* GOAL OF THE EXERCISE *
Give the number of lines in the data that hold the word "cone", and nothing else.

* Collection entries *
[Start of Attachment]

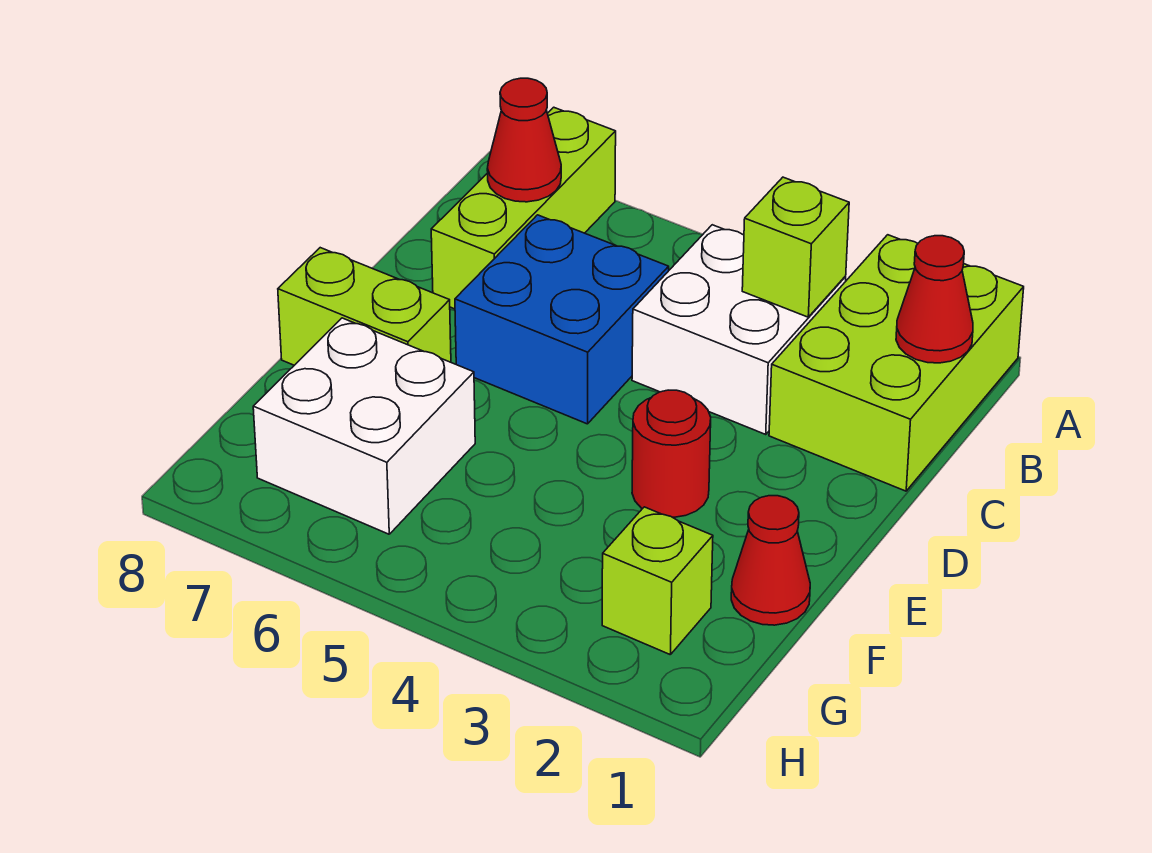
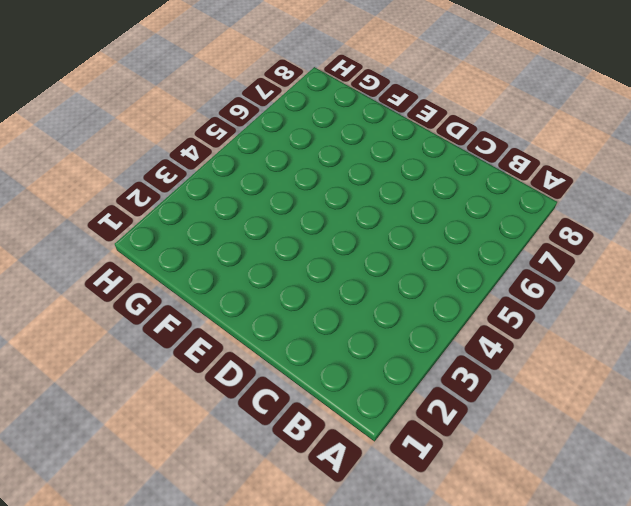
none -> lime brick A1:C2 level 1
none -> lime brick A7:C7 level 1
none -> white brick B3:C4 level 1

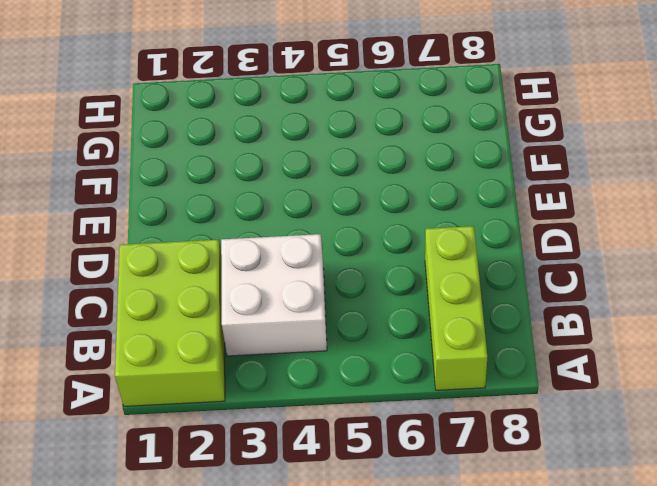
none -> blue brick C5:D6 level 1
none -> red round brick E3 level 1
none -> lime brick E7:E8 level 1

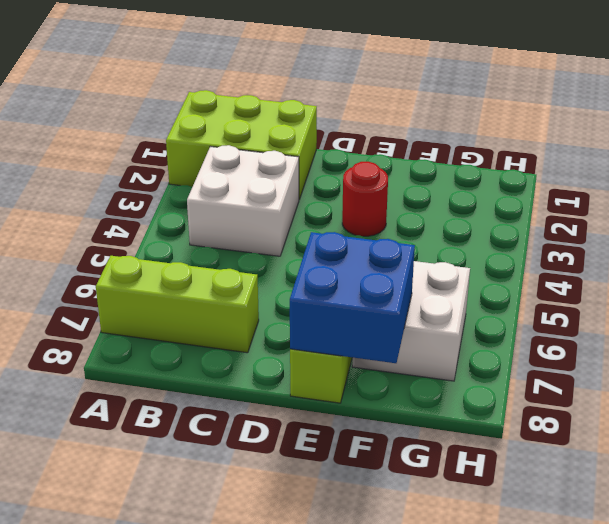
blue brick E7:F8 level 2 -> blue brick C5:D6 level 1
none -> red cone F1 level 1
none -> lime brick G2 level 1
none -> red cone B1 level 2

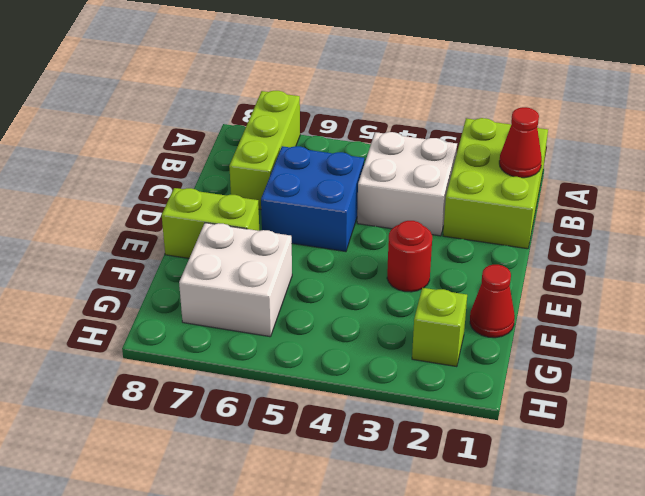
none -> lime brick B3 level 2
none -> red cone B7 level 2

[End of Attachment]

* RESPONSE BELOW *
3